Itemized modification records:
#####

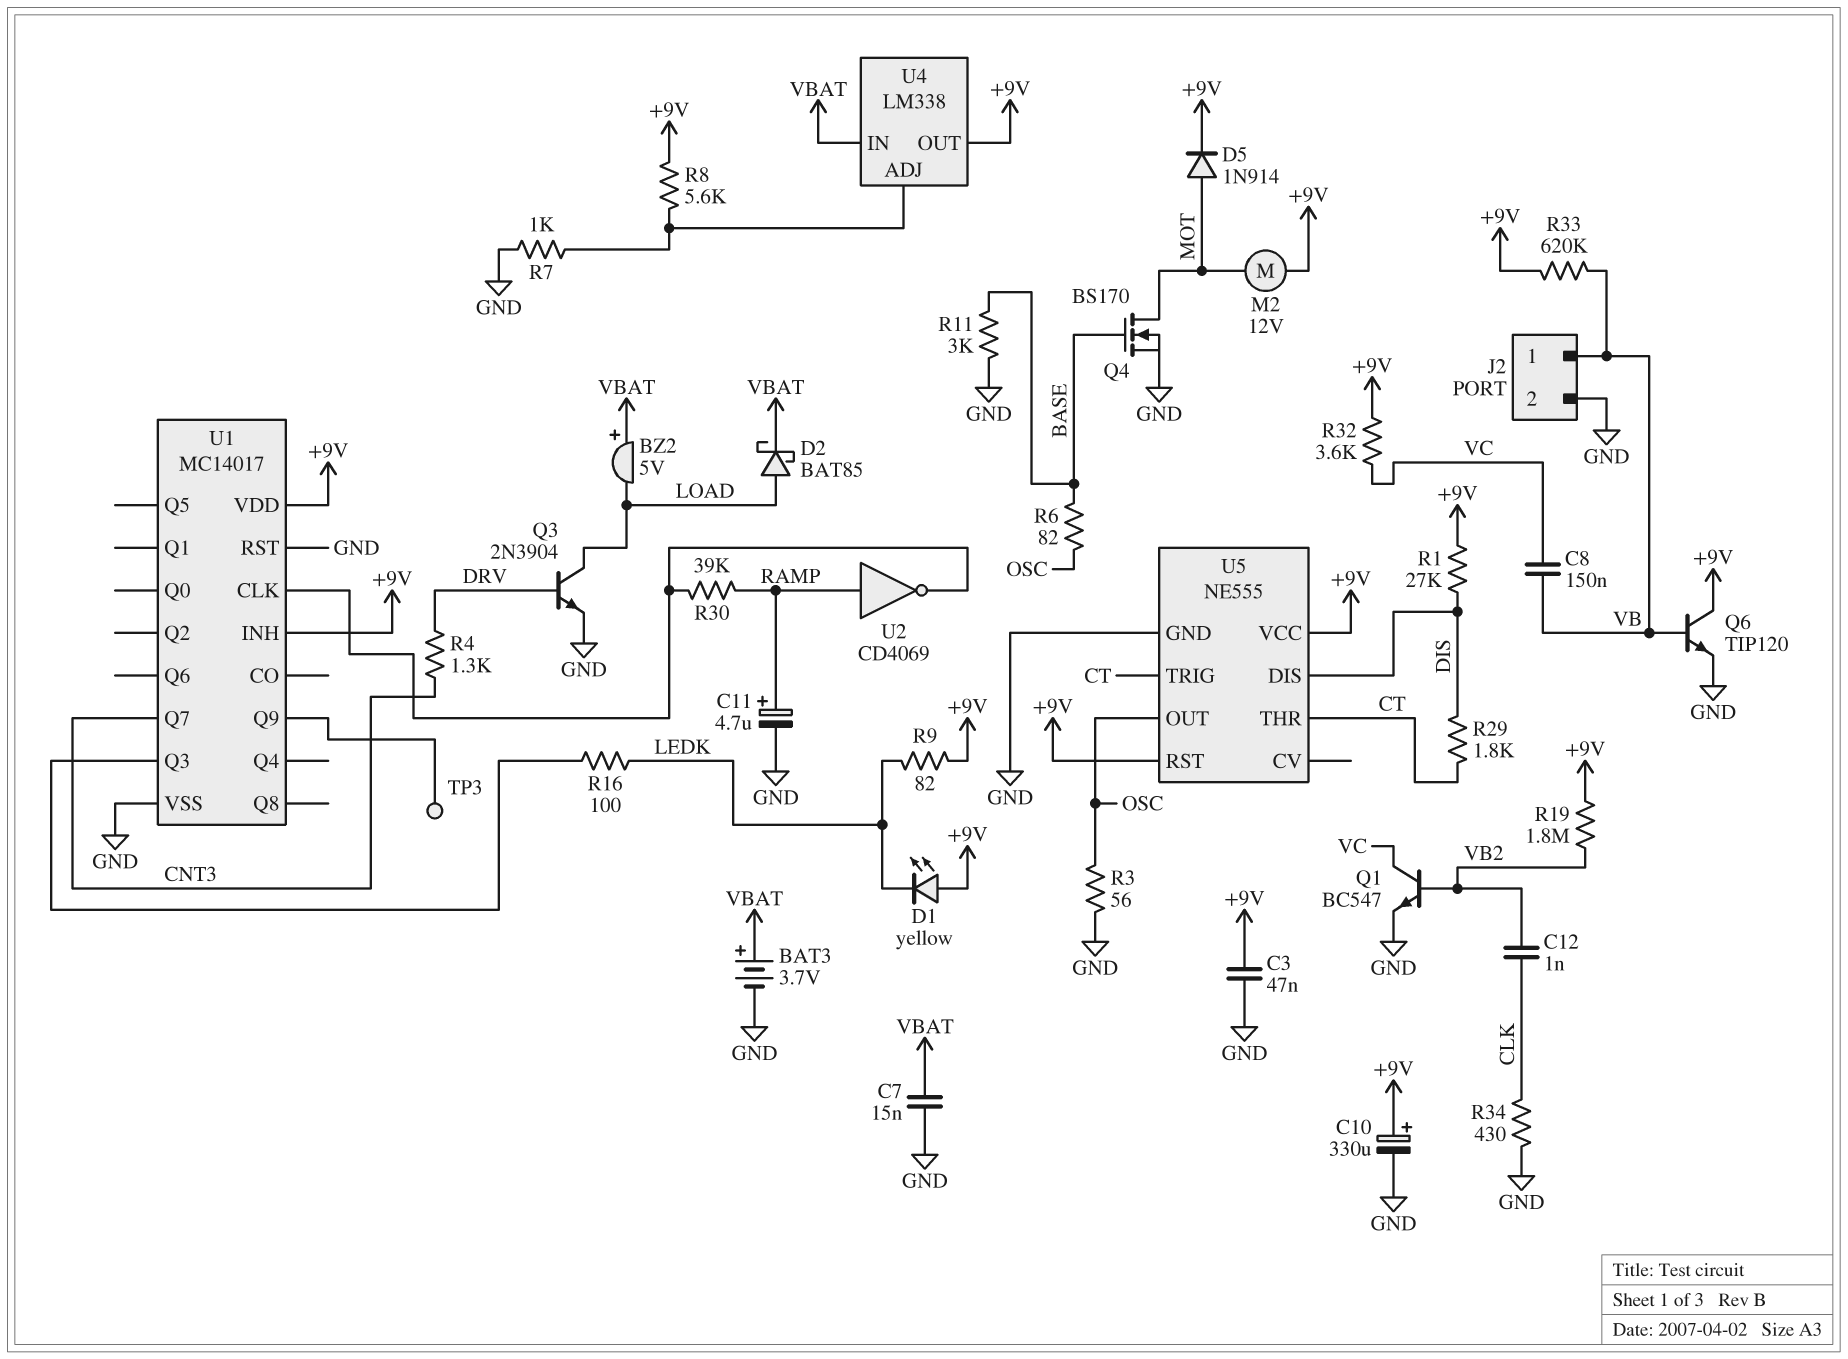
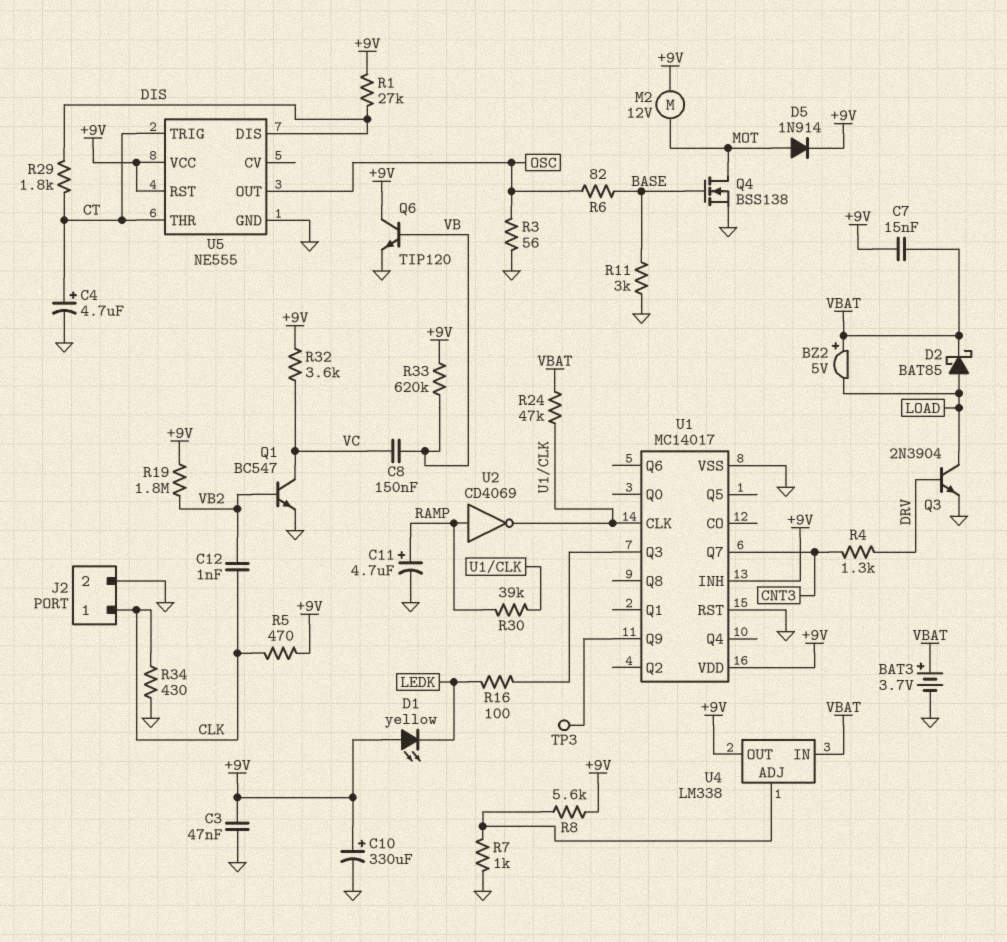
C4: none -> 4.7uF (plus CT, minus GND)
C7: 15nF (GND, VBAT) -> 15nF (+9V, VBAT)
J2 pin 1: VB -> CLK
Q4: NMOS BS170 (G BASE, D MOT, S GND) -> NMOS BSS138 (G BASE, D MOT, S GND)
R5: none -> 470 (+9V, CLK)
R9: 82 (+9V, LEDK) -> none
R24: none -> 47k (U1/CLK, VBAT)

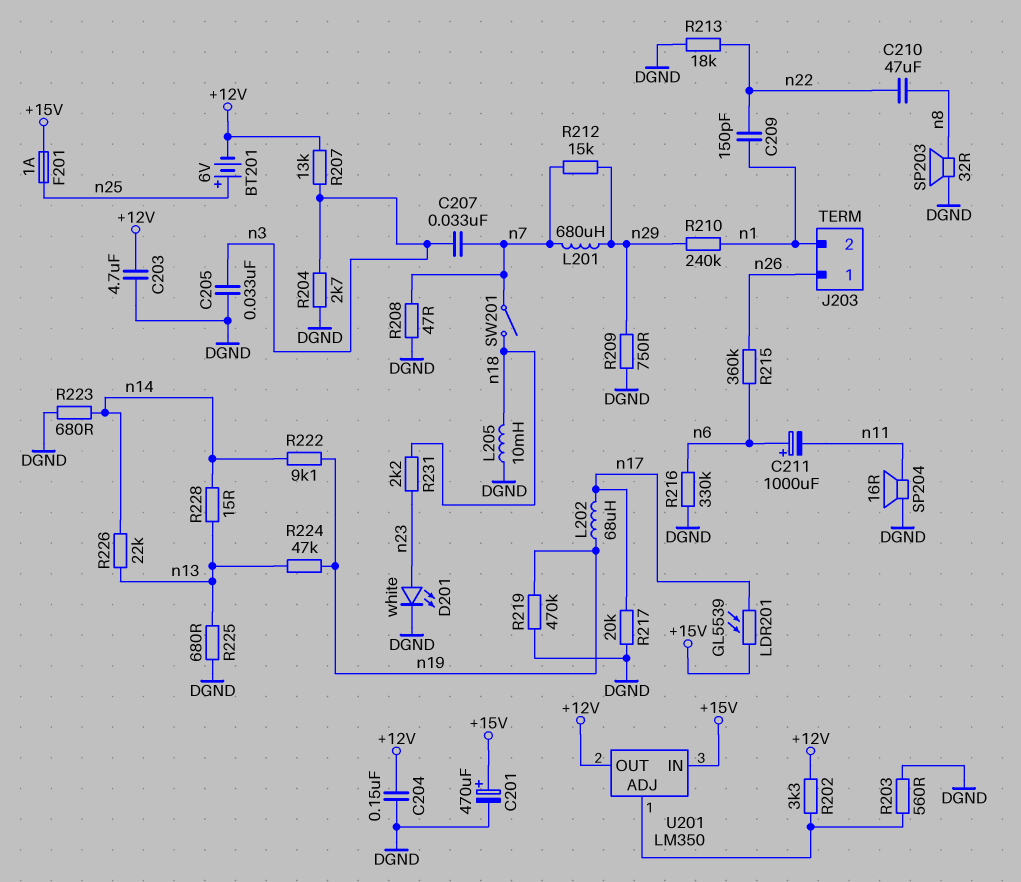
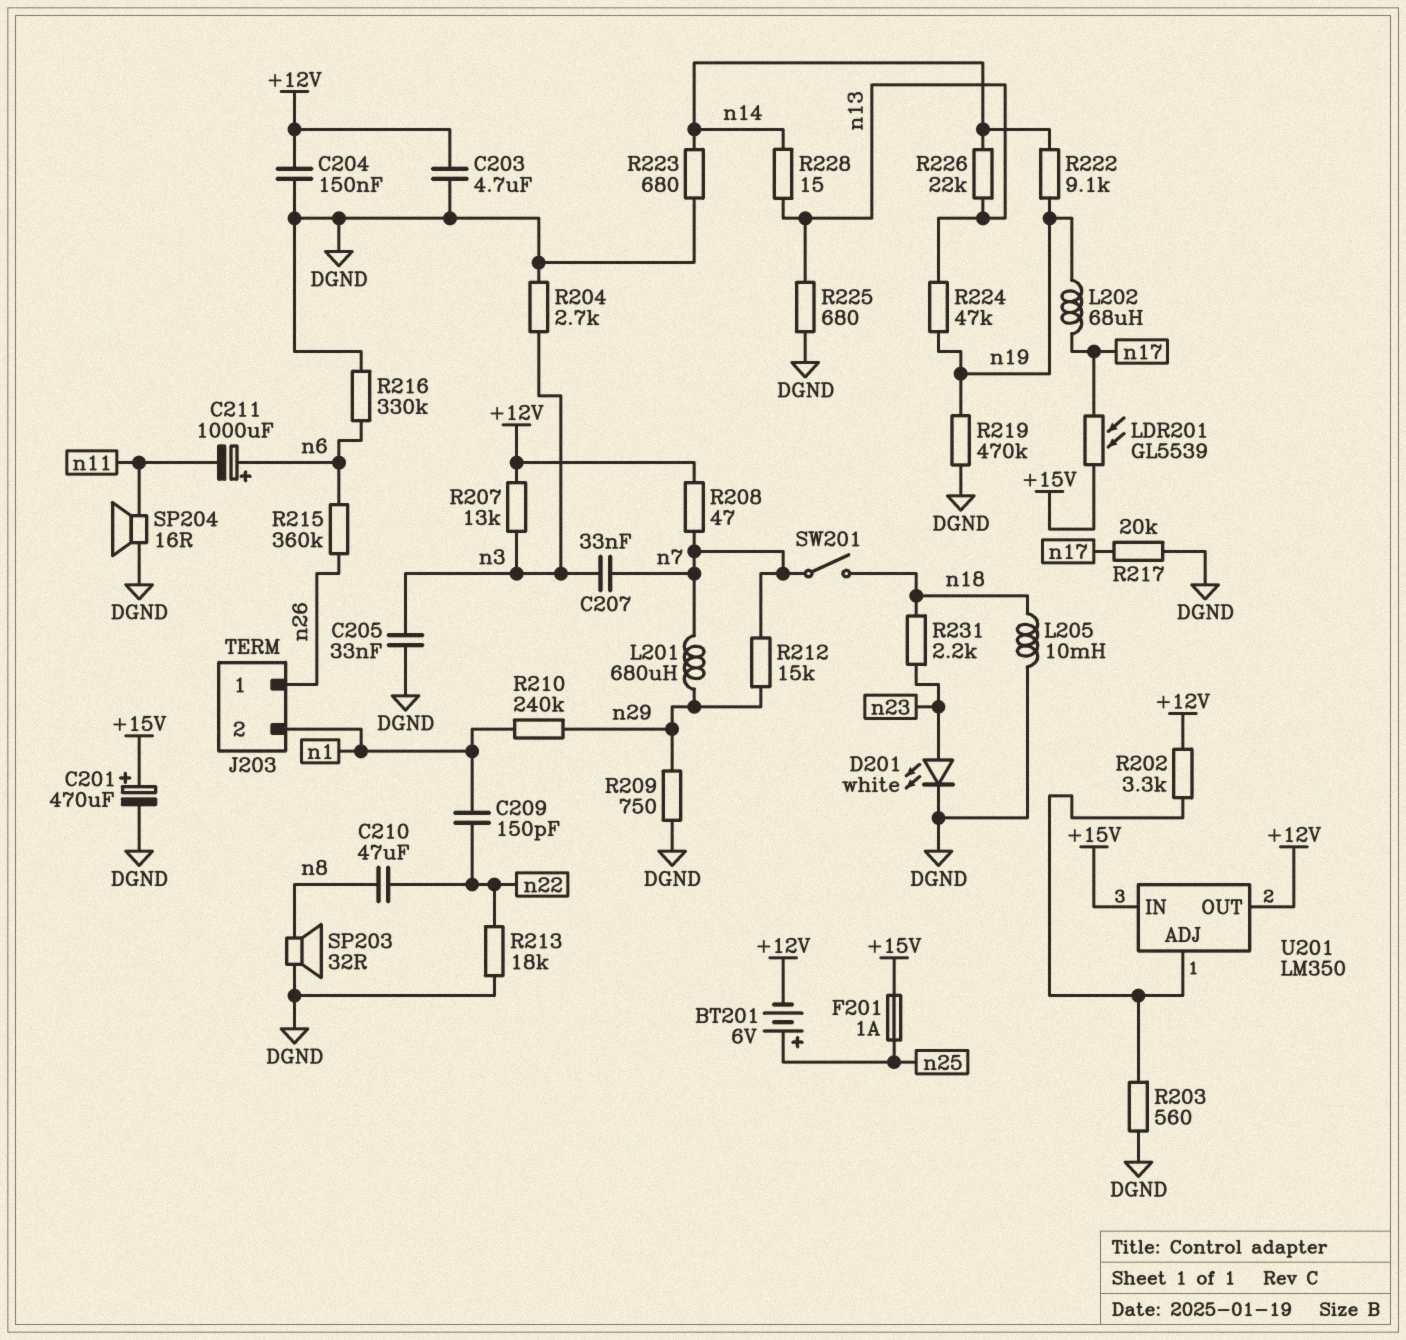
R208: 47 (DGND, n7) -> 47 (+12V, n7)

#####

Extract every line of the records above that contains the word "none".

◆ **Reply to the exercise**
C4: none -> 4.7uF (plus CT, minus GND)
R5: none -> 470 (+9V, CLK)
R9: 82 (+9V, LEDK) -> none
R24: none -> 47k (U1/CLK, VBAT)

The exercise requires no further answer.